START Data in this exercise
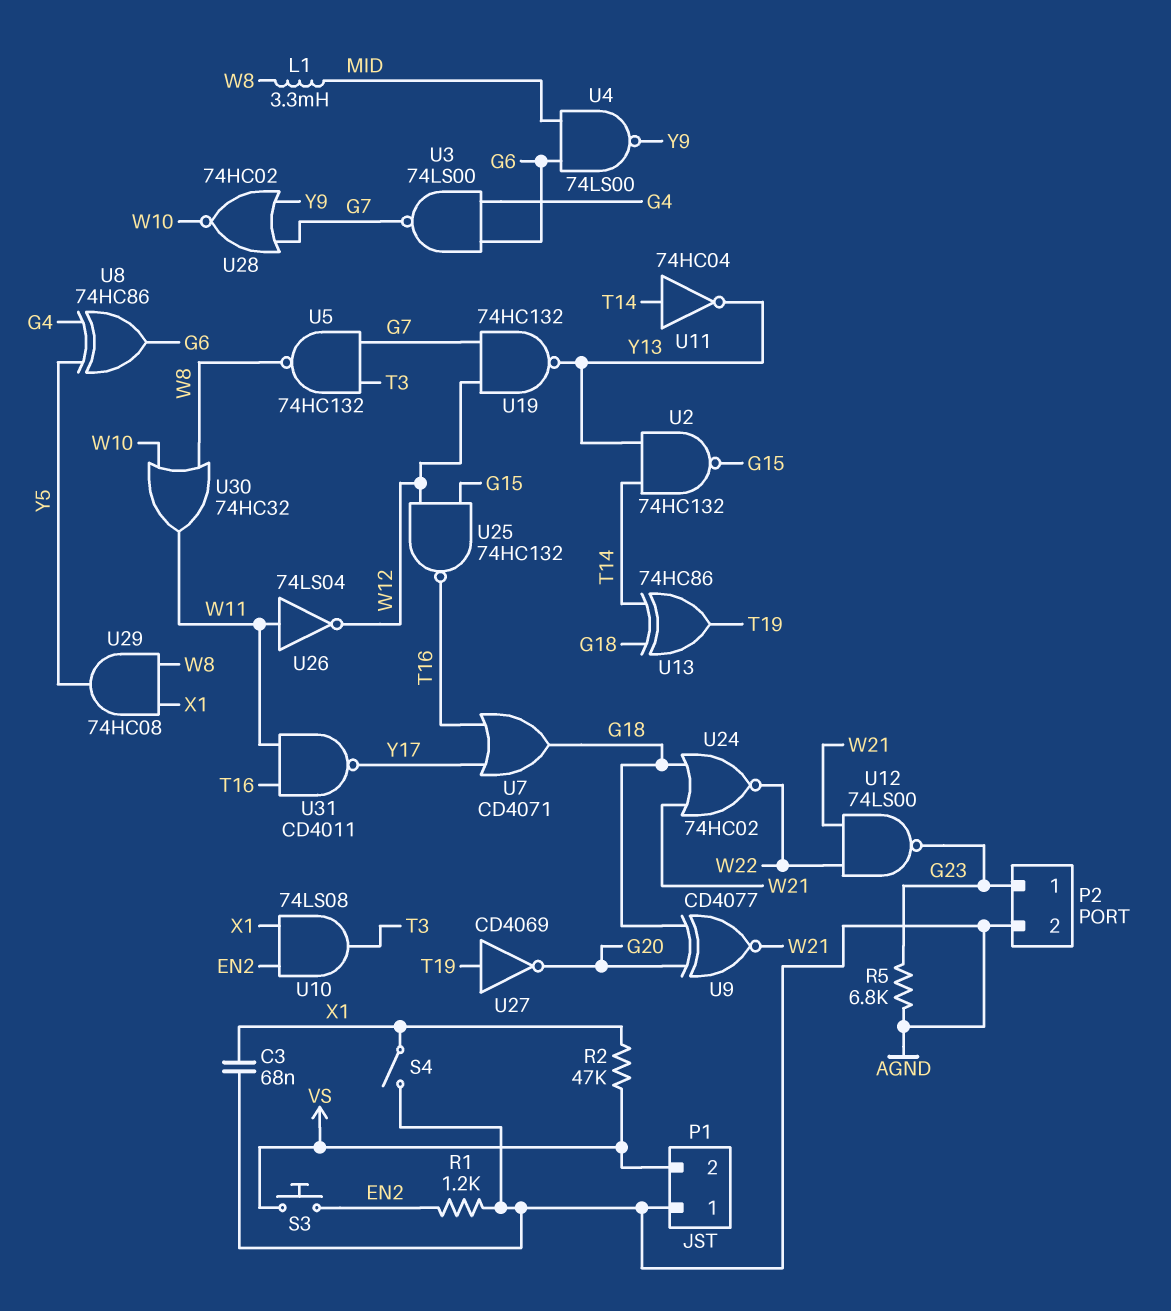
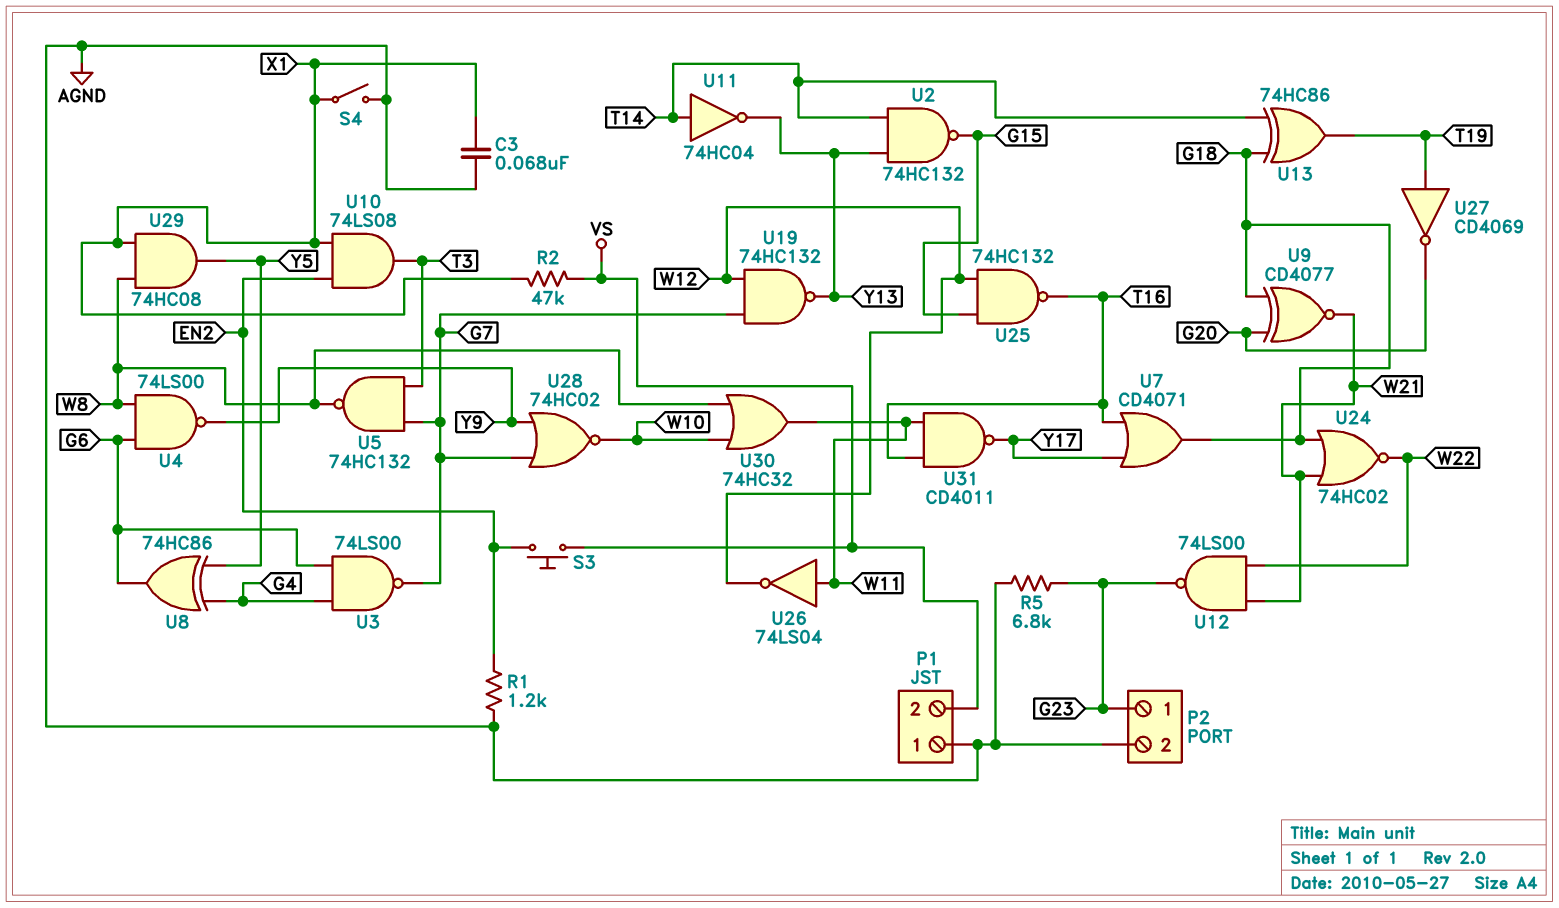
L1: 3.3mH (MID, W8) -> none
U4: NAND 74LS00 (in G6, in MID, out Y9) -> NAND 74LS00 (in G6, in W8, out Y9)

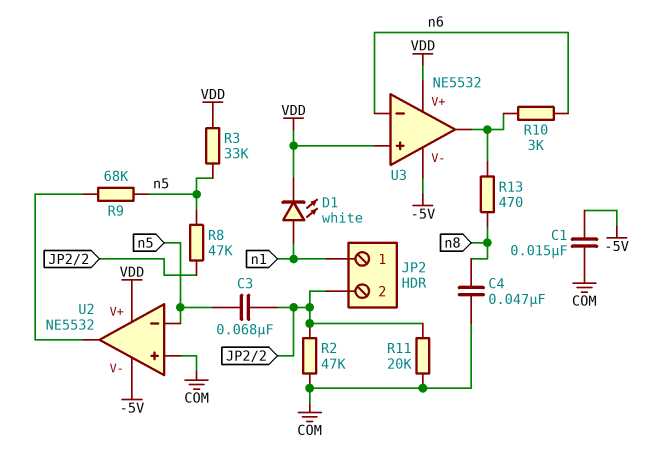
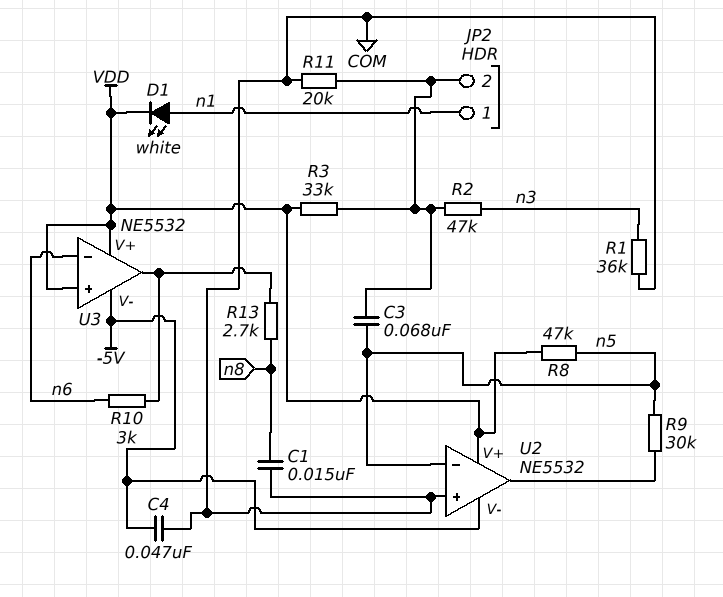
C1: 15nF (-5V, COM) -> 15nF (COM, n8)
C4: 47nF (COM, n8) -> 47nF (-5V, COM)
R1: none -> 36k (COM, n3)
R2: 47k (COM, JP2/2) -> 47k (JP2/2, n3)
R3: 33k (VDD, n5) -> 33k (JP2/2, VDD)
R8: 47k (JP2/2, n5) -> 47k (VDD, n5)
R9: 68k (U2/out, n5) -> 30k (U2/out, n5)
R13: 470 (U3/out, n8) -> 2.7k (U3/out, n8)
END Data in this exercise
--- Exercise description ---
With the pictures left out, write out all of the data exactly.

--- Result below ---
L1: 3.3mH (MID, W8) -> none
U4: NAND 74LS00 (in G6, in MID, out Y9) -> NAND 74LS00 (in G6, in W8, out Y9)

C1: 15nF (-5V, COM) -> 15nF (COM, n8)
C4: 47nF (COM, n8) -> 47nF (-5V, COM)
R1: none -> 36k (COM, n3)
R2: 47k (COM, JP2/2) -> 47k (JP2/2, n3)
R3: 33k (VDD, n5) -> 33k (JP2/2, VDD)
R8: 47k (JP2/2, n5) -> 47k (VDD, n5)
R9: 68k (U2/out, n5) -> 30k (U2/out, n5)
R13: 470 (U3/out, n8) -> 2.7k (U3/out, n8)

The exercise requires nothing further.